GIVEN DATA Block Start

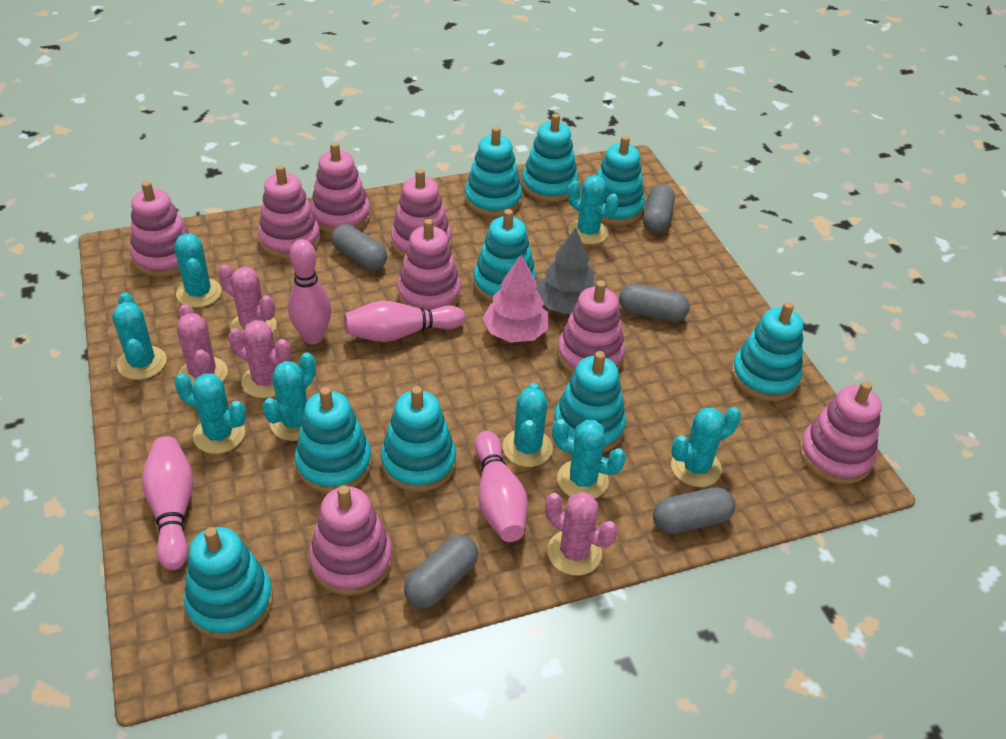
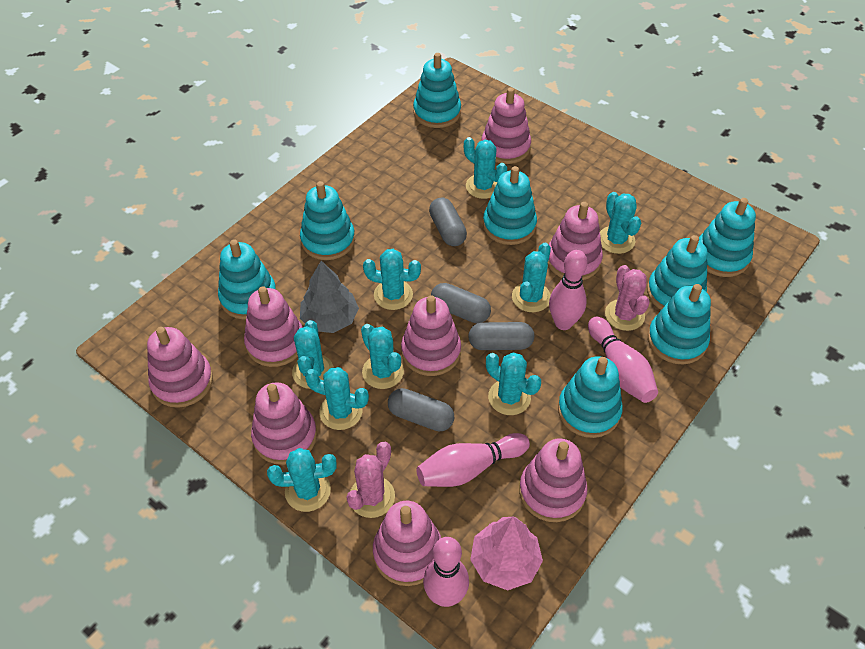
grey capsule: 5 -> 4
pink cactus: 4 -> 2
turquoise cactus: 8 -> 9
turquoise stacking toy: 9 -> 8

GIVEN DATA Block End

▸ **TASK ITEM**:
When you copy the data above, keep each line exact and omit the pictures.

▸ **RESULT BELOW**:
grey capsule: 5 -> 4
pink cactus: 4 -> 2
turquoise cactus: 8 -> 9
turquoise stacking toy: 9 -> 8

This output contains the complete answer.